(Working data begins)
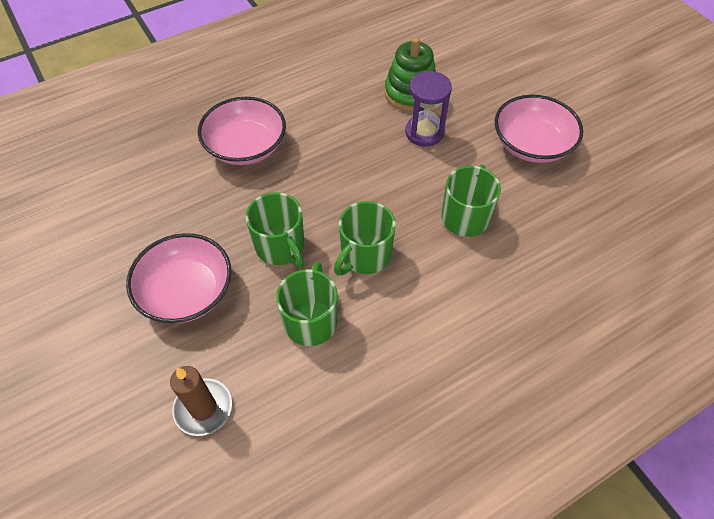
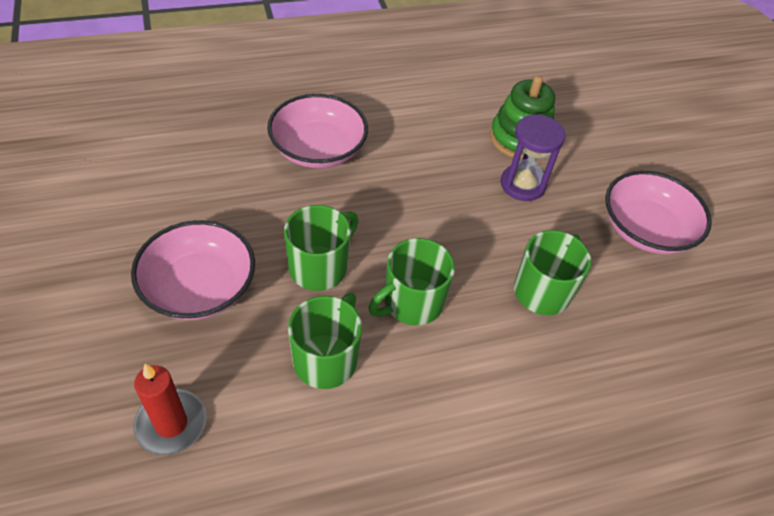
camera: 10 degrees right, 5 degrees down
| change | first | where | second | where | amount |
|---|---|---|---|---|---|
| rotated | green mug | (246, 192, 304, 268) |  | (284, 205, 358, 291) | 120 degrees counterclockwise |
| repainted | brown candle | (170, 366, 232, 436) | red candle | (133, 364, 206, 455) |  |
(Working data ends)
» **Directions for this task**: What lines in the data include the string "degrees"? Copy each one.

» **Exercise response**:
camera: 10 degrees right, 5 degrees down
| rotated | green mug | (246, 192, 304, 268) |  | (284, 205, 358, 291) | 120 degrees counterclockwise |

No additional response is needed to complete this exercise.